Written problem> Arrange every line of the items below as a numbered list, skipping any blank lines and leaving the pictures out.

Material for the task>
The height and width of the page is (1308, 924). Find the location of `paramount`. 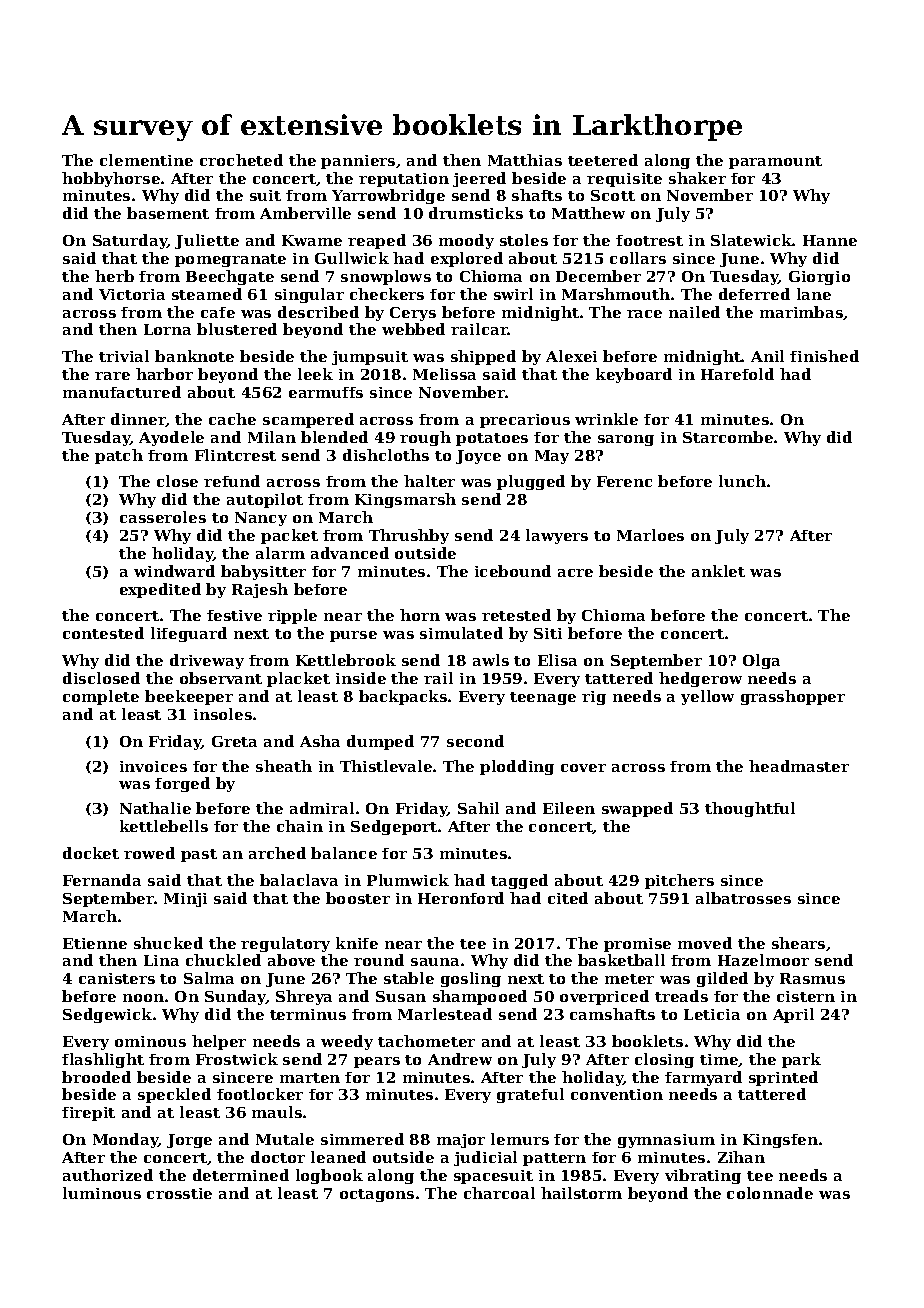

paramount is located at coordinates (775, 162).
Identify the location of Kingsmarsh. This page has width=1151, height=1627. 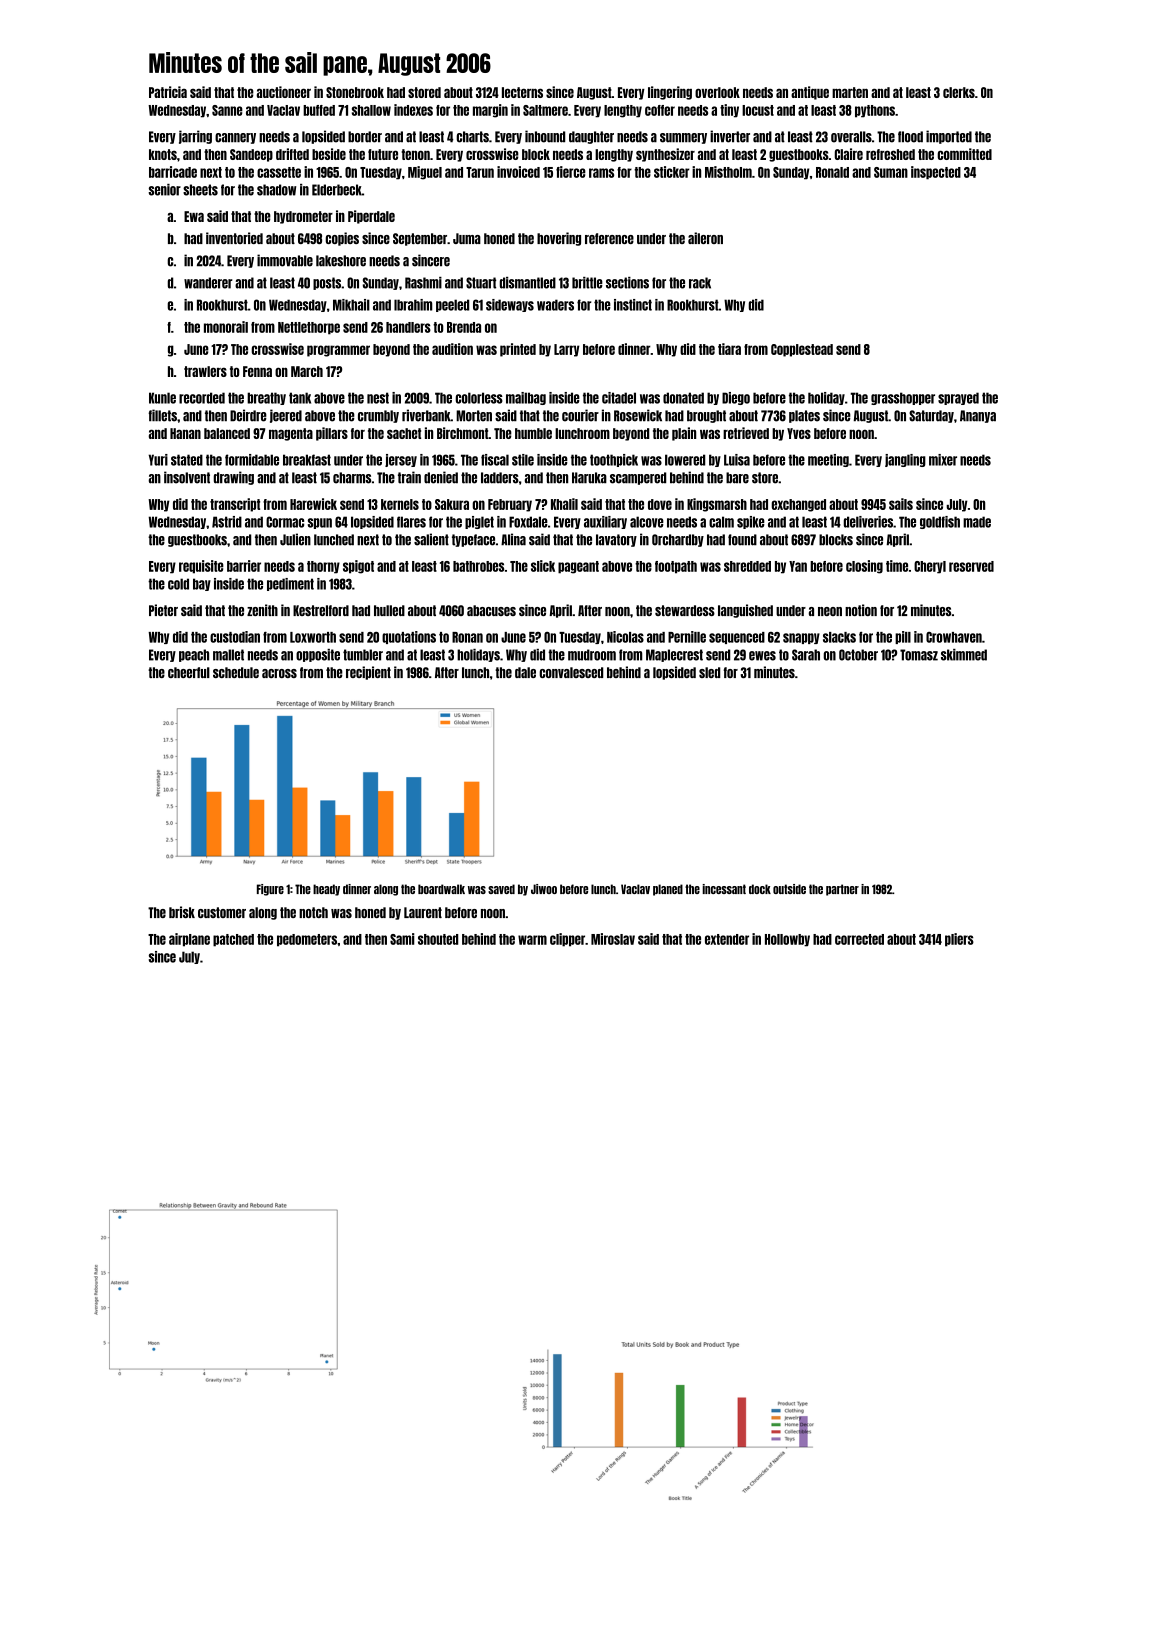
(717, 505).
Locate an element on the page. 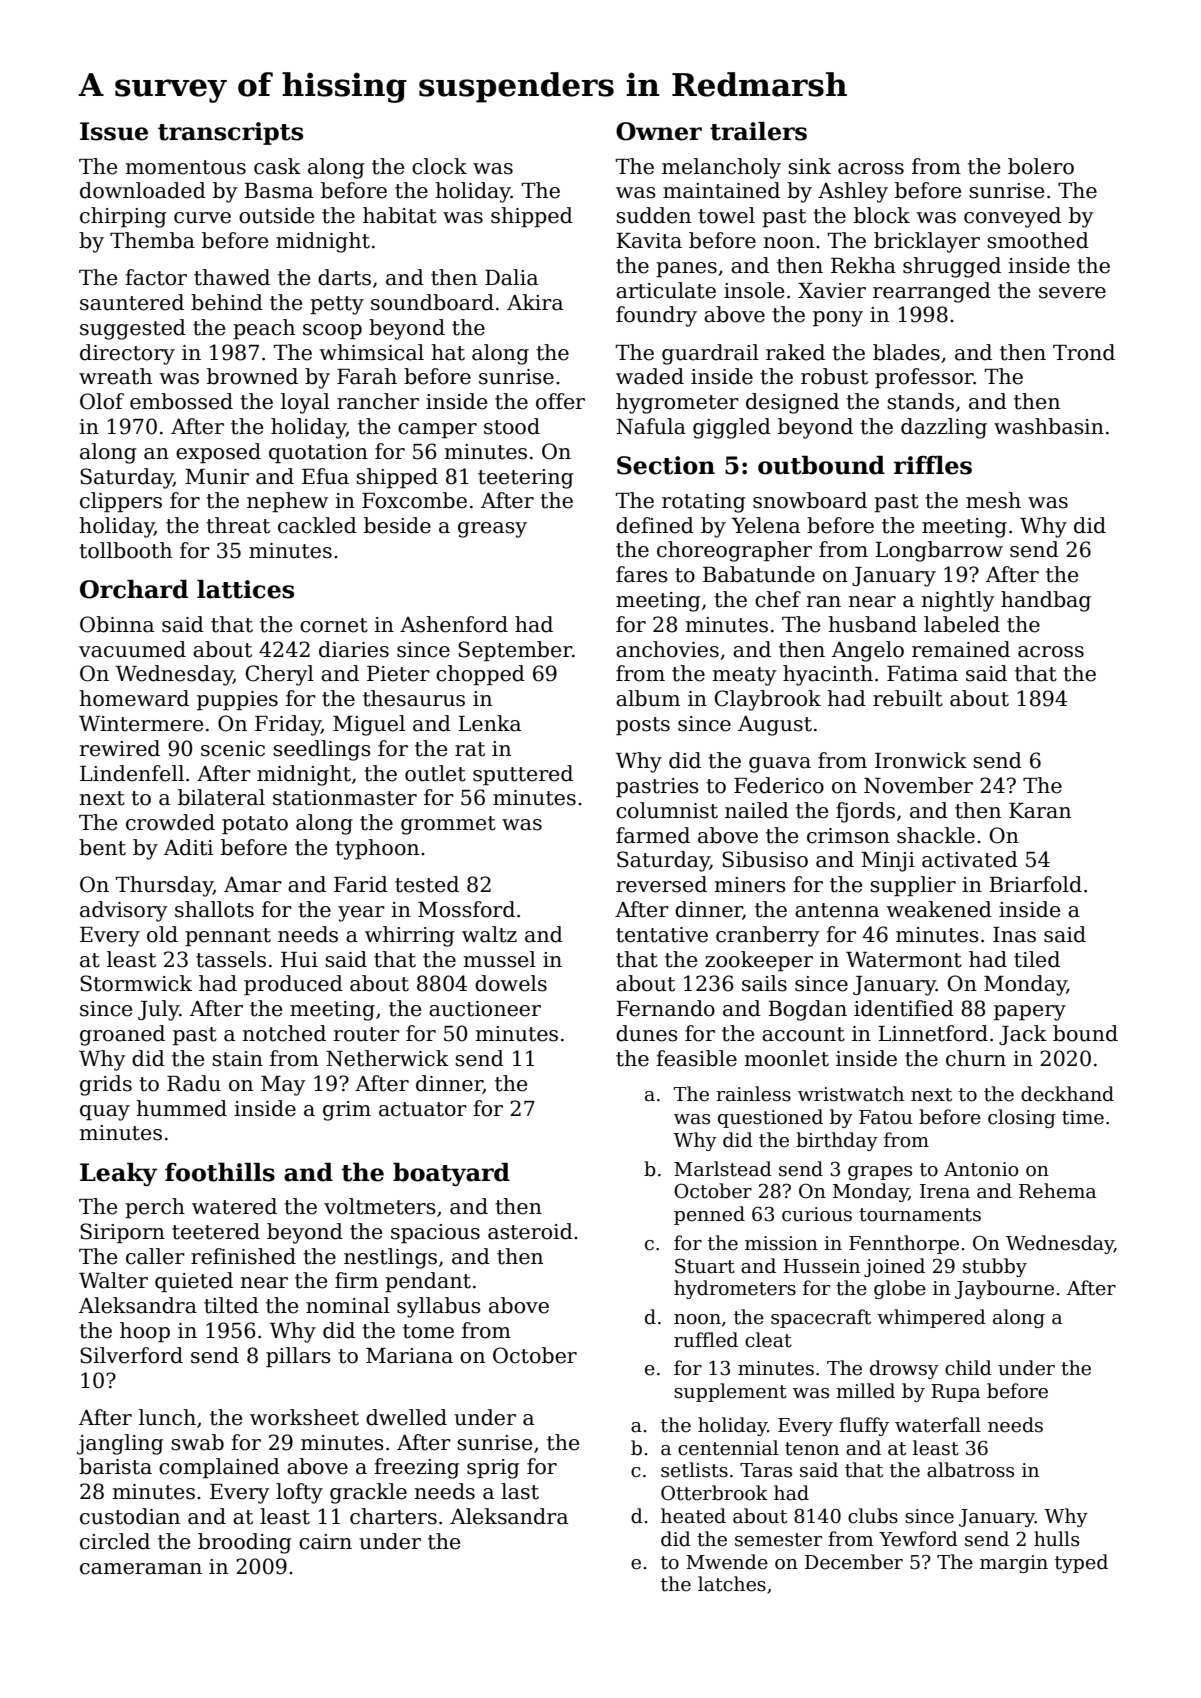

Solution>
1. The height and width of the page is (1308, 924). Find the location of `paramount`. 
2. paramount is located at coordinates (775, 162).
3. Identify the location of Kingsmarsh. This page has width=1151, height=1627. 
4. (717, 505).
5. Locate an element on the page. 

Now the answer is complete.